▸ **WORK ITEM**
Transcribe, word for word, the line containing "Lessons: [564,427,593,451] ->" and each line following it through the end of the listing below. Omit all other lines.
====================
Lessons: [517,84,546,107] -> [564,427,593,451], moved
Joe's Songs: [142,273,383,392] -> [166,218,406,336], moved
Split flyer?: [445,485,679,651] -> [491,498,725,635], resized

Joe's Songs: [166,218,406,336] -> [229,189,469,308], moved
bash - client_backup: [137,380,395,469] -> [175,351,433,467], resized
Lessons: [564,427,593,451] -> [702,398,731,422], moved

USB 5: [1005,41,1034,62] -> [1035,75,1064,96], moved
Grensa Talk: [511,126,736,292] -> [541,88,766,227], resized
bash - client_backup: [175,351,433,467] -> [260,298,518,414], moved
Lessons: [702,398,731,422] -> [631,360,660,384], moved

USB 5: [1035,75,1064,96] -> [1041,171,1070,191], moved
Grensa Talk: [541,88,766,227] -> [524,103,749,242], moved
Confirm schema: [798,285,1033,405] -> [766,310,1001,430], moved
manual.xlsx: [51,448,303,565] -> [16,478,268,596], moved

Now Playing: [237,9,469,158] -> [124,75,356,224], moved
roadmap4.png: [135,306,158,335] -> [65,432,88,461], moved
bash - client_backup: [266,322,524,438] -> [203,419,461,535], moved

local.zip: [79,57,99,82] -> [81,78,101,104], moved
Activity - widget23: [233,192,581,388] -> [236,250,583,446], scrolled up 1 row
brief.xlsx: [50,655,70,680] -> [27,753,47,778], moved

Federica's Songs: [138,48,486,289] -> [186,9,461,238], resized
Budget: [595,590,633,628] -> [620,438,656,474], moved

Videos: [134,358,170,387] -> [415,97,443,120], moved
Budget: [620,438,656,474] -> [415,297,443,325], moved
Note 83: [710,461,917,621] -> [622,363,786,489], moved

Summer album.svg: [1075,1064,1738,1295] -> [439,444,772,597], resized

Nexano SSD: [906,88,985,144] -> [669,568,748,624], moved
====================
▸ **ANSWER**
Lessons: [564,427,593,451] -> [702,398,731,422], moved

USB 5: [1005,41,1034,62] -> [1035,75,1064,96], moved
Grensa Talk: [511,126,736,292] -> [541,88,766,227], resized
bash - client_backup: [175,351,433,467] -> [260,298,518,414], moved
Lessons: [702,398,731,422] -> [631,360,660,384], moved

USB 5: [1035,75,1064,96] -> [1041,171,1070,191], moved
Grensa Talk: [541,88,766,227] -> [524,103,749,242], moved
Confirm schema: [798,285,1033,405] -> [766,310,1001,430], moved
manual.xlsx: [51,448,303,565] -> [16,478,268,596], moved

Now Playing: [237,9,469,158] -> [124,75,356,224], moved
roadmap4.png: [135,306,158,335] -> [65,432,88,461], moved
bash - client_backup: [266,322,524,438] -> [203,419,461,535], moved

local.zip: [79,57,99,82] -> [81,78,101,104], moved
Activity - widget23: [233,192,581,388] -> [236,250,583,446], scrolled up 1 row
brief.xlsx: [50,655,70,680] -> [27,753,47,778], moved

Federica's Songs: [138,48,486,289] -> [186,9,461,238], resized
Budget: [595,590,633,628] -> [620,438,656,474], moved

Videos: [134,358,170,387] -> [415,97,443,120], moved
Budget: [620,438,656,474] -> [415,297,443,325], moved
Note 83: [710,461,917,621] -> [622,363,786,489], moved

Summer album.svg: [1075,1064,1738,1295] -> [439,444,772,597], resized

Nexano SSD: [906,88,985,144] -> [669,568,748,624], moved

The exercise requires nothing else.